WORK REQUEST
Each line of the data below that includes the string "grey" must be copied.

DATA EXTRACT
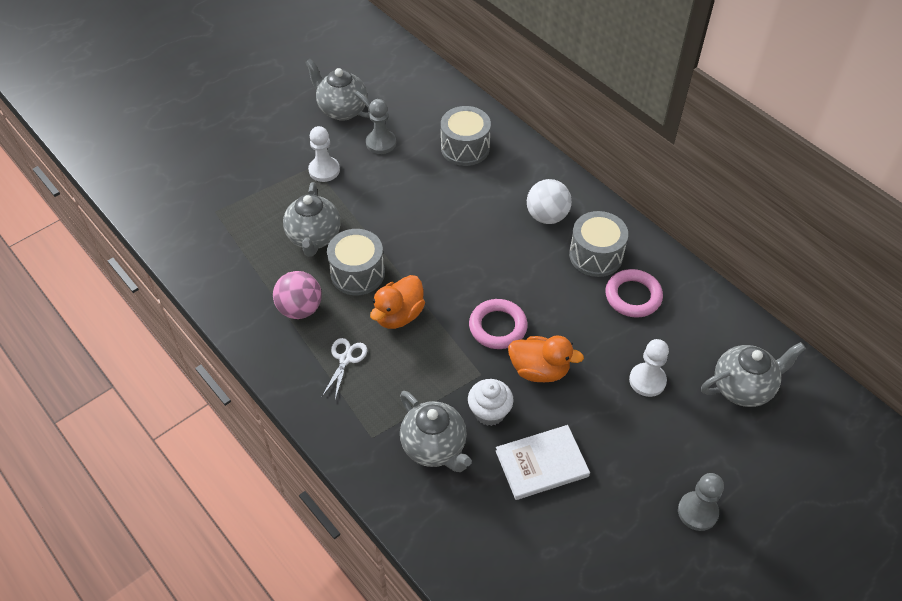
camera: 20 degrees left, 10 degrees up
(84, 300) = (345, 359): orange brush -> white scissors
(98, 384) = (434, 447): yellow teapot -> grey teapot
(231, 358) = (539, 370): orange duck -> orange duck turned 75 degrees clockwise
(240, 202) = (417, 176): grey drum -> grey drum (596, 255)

RESPONSE
(98, 384) = (434, 447): yellow teapot -> grey teapot
(240, 202) = (417, 176): grey drum -> grey drum (596, 255)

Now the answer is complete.